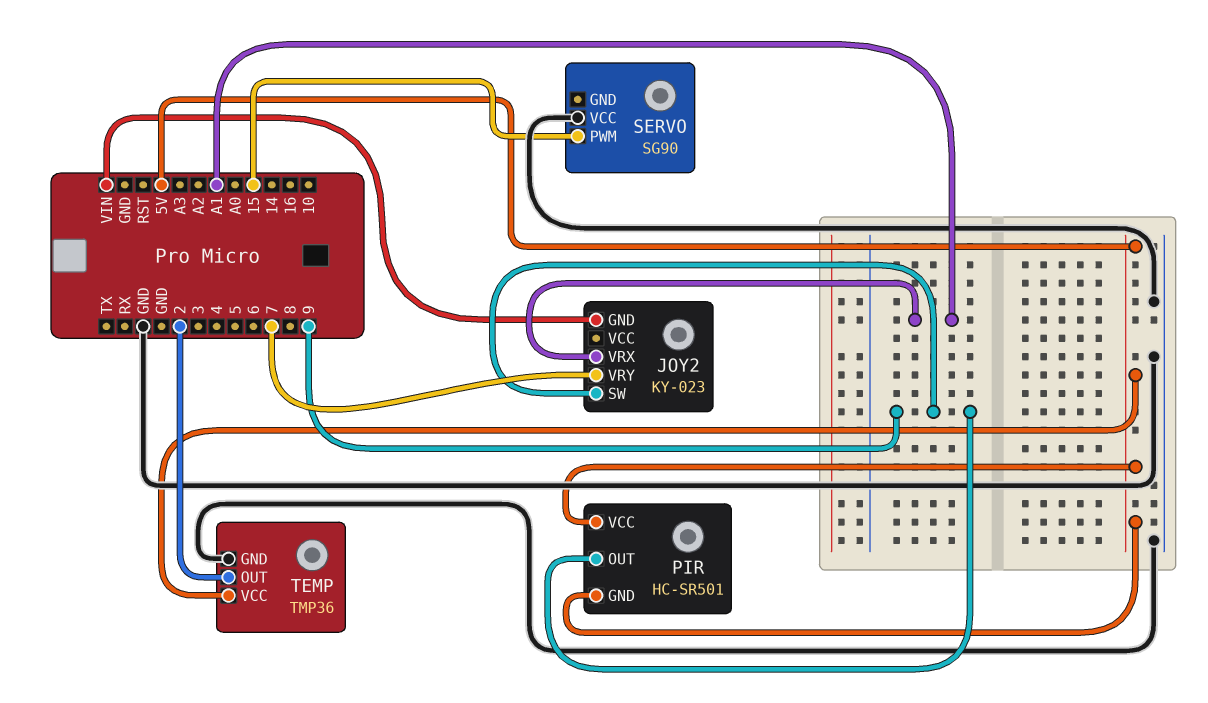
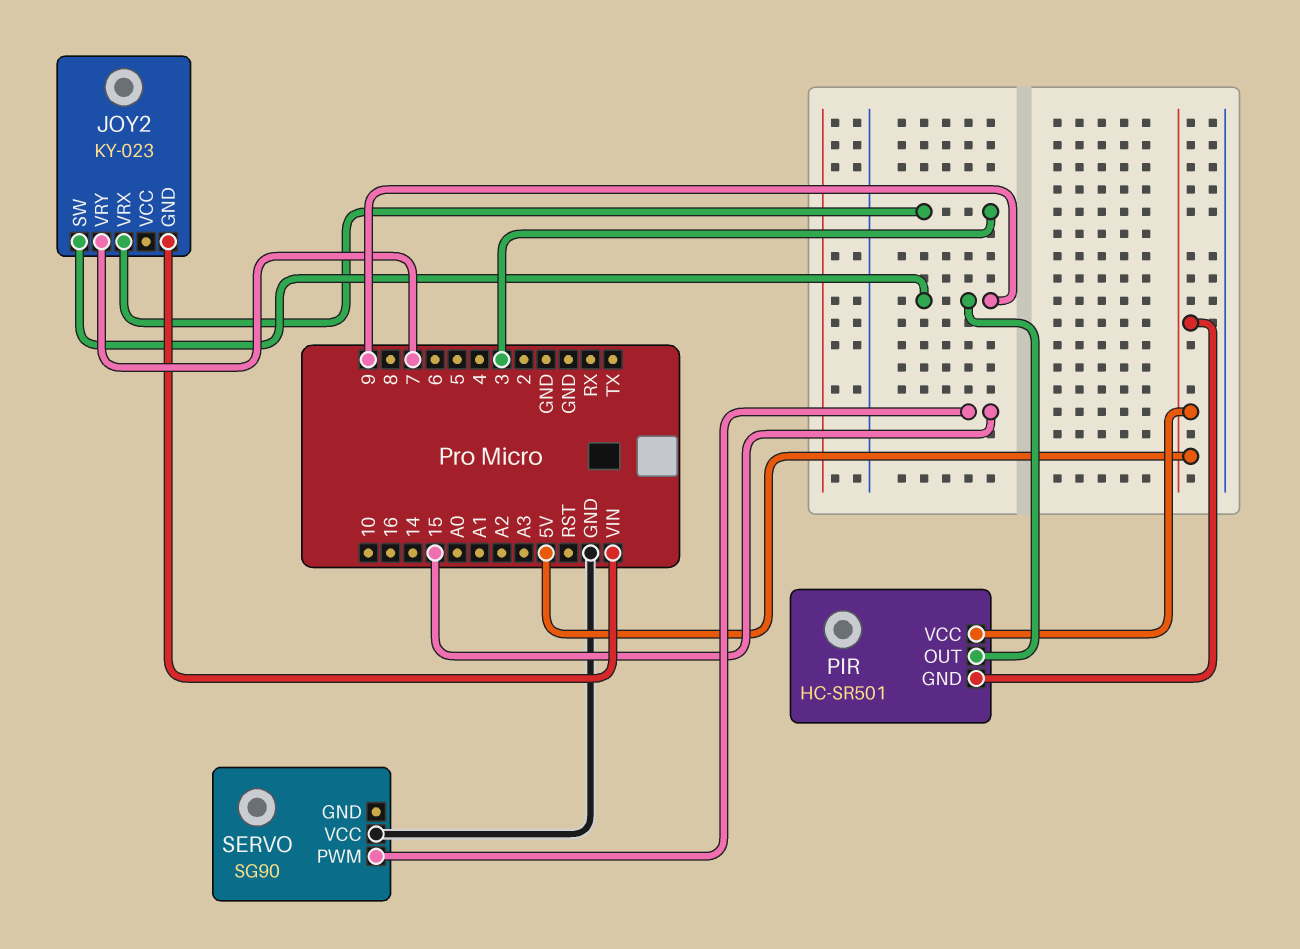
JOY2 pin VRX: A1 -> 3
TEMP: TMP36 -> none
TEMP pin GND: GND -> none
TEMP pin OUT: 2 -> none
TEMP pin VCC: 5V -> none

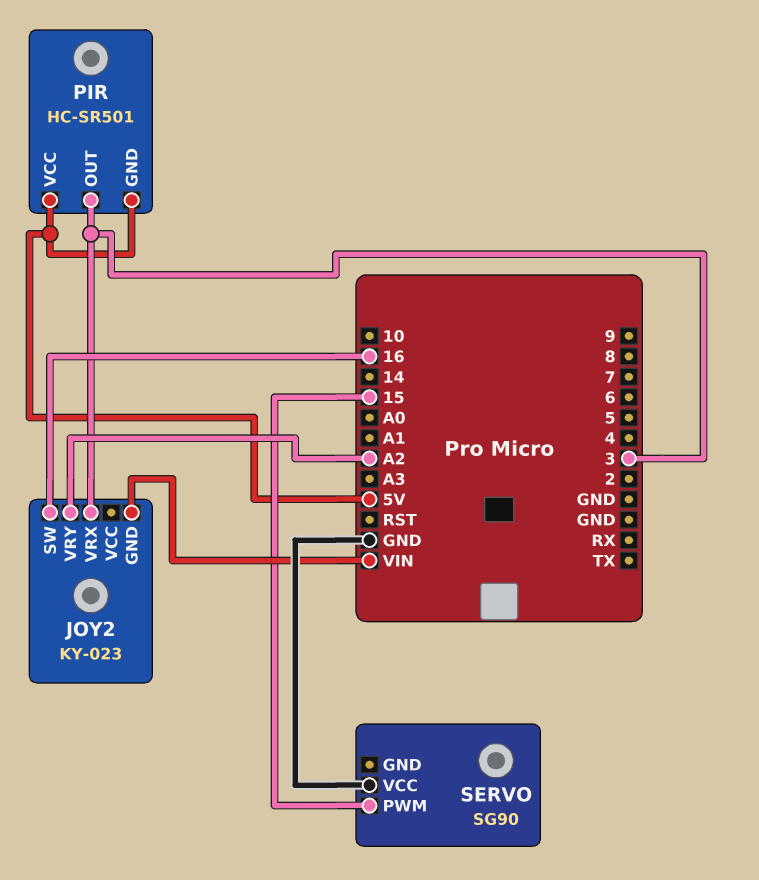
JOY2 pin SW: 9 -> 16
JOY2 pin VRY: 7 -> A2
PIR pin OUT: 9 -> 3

══════════

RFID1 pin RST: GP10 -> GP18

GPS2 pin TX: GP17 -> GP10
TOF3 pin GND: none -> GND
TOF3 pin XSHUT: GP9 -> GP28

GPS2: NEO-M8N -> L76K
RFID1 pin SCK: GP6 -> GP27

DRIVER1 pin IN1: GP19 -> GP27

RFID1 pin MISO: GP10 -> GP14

══════════

» Try it
Look through the material above for "TEMP" and copy the lines that have it.

» Written response
TEMP: TMP36 -> none
TEMP pin GND: GND -> none
TEMP pin OUT: 2 -> none
TEMP pin VCC: 5V -> none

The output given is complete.